◆ ASSIGNED TASK ◆
Starting with the line that contains "change=move; old=telefon/różowy; first_place=314,21,391,63;" and stopping after the line that contains "change=move; old=myszka/niebieski; first_place=356,384,418,420;", copy the entries below exactly. Include nothing else.

◆ RECORDS PROVIDED ◆
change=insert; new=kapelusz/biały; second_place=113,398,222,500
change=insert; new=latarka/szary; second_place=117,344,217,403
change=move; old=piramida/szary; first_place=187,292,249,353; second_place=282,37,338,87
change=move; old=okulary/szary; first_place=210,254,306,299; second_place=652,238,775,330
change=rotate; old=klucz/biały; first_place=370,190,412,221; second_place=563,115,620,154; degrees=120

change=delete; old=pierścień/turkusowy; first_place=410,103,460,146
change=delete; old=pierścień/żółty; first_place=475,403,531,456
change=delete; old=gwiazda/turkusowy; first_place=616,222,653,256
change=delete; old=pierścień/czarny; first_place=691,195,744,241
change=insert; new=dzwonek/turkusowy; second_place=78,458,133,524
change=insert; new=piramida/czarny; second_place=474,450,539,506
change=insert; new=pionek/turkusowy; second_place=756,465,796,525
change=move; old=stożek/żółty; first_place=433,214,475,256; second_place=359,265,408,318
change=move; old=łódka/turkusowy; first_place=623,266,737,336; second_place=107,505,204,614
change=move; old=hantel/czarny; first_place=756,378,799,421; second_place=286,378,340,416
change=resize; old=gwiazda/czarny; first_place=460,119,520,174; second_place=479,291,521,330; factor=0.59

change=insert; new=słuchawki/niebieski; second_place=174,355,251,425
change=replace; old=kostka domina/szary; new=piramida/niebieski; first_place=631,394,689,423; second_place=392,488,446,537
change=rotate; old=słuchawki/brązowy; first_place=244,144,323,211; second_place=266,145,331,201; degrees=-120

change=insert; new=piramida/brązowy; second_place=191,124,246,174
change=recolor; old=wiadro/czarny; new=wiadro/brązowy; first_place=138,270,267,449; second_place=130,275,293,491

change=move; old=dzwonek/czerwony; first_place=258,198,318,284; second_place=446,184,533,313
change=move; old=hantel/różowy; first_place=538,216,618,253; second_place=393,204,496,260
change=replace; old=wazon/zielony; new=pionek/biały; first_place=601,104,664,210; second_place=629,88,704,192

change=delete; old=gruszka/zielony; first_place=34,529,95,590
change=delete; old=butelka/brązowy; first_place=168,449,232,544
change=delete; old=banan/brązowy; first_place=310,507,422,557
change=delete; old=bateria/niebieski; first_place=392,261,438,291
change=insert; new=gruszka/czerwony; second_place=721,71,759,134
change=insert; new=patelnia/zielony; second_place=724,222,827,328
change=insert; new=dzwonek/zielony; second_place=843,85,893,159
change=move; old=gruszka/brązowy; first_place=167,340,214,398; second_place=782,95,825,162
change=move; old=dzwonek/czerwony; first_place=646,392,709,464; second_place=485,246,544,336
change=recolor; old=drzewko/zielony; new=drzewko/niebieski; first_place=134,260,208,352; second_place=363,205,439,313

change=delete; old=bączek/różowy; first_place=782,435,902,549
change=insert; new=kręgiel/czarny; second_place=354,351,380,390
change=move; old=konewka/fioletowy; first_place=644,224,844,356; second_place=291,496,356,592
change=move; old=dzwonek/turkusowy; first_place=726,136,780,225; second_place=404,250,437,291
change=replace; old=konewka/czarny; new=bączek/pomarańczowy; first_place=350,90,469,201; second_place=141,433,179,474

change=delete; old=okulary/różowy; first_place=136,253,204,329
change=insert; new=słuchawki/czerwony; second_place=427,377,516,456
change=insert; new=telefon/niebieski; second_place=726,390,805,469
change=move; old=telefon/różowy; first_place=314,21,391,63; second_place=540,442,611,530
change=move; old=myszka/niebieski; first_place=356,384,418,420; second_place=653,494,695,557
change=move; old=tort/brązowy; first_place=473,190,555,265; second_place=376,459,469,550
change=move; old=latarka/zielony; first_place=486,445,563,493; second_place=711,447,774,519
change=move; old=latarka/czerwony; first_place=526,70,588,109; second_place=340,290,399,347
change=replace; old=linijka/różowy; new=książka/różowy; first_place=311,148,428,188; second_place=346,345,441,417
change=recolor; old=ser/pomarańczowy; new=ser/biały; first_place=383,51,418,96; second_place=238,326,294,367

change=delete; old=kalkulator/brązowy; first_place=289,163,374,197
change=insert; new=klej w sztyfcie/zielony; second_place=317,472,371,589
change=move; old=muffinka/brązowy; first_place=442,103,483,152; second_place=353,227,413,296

◆ RESPONSE BOX ◆
change=move; old=telefon/różowy; first_place=314,21,391,63; second_place=540,442,611,530
change=move; old=myszka/niebieski; first_place=356,384,418,420; second_place=653,494,695,557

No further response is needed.